**PROMPT**:
Give back exactly the stretch of data below from the line holding "orange jar: 1 -> 0" through the line holding "turquoise soap dispenser: 0 -> 3", both ends included, and leave the remaining lines out.

**TASK INPUT**:
#####
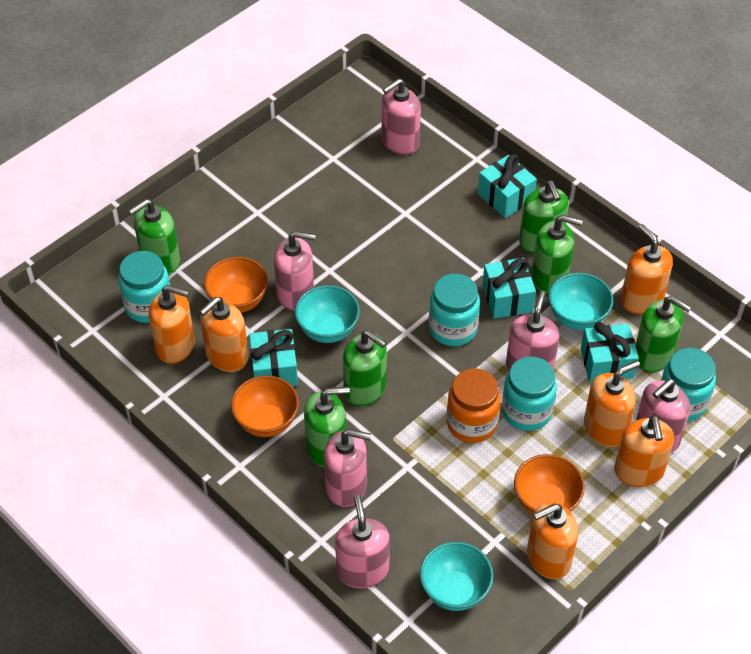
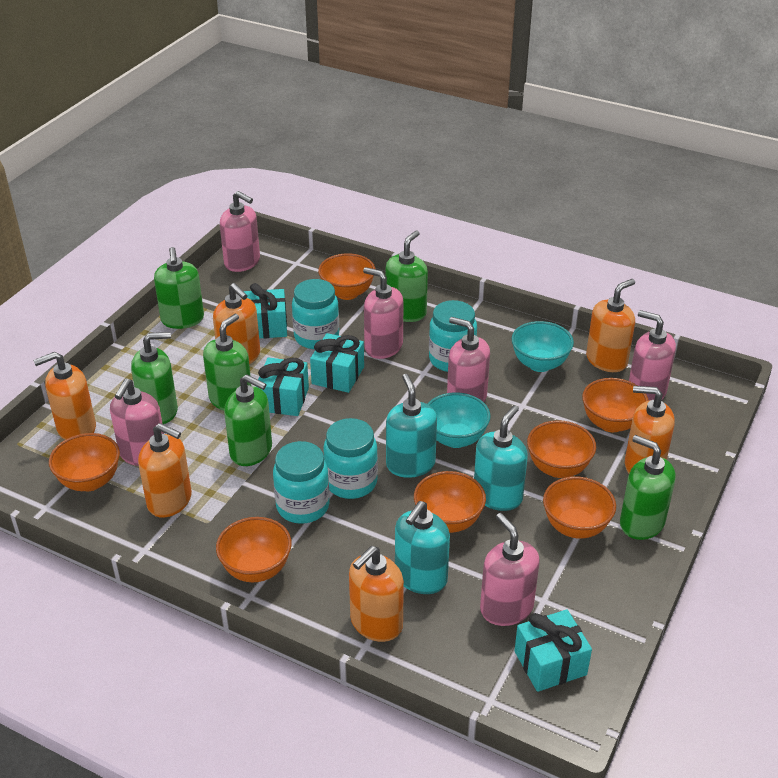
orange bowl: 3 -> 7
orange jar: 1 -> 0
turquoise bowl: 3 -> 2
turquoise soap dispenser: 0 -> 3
#####
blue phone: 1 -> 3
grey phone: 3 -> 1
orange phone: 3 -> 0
#####
**RESPONSE**:
orange jar: 1 -> 0
turquoise bowl: 3 -> 2
turquoise soap dispenser: 0 -> 3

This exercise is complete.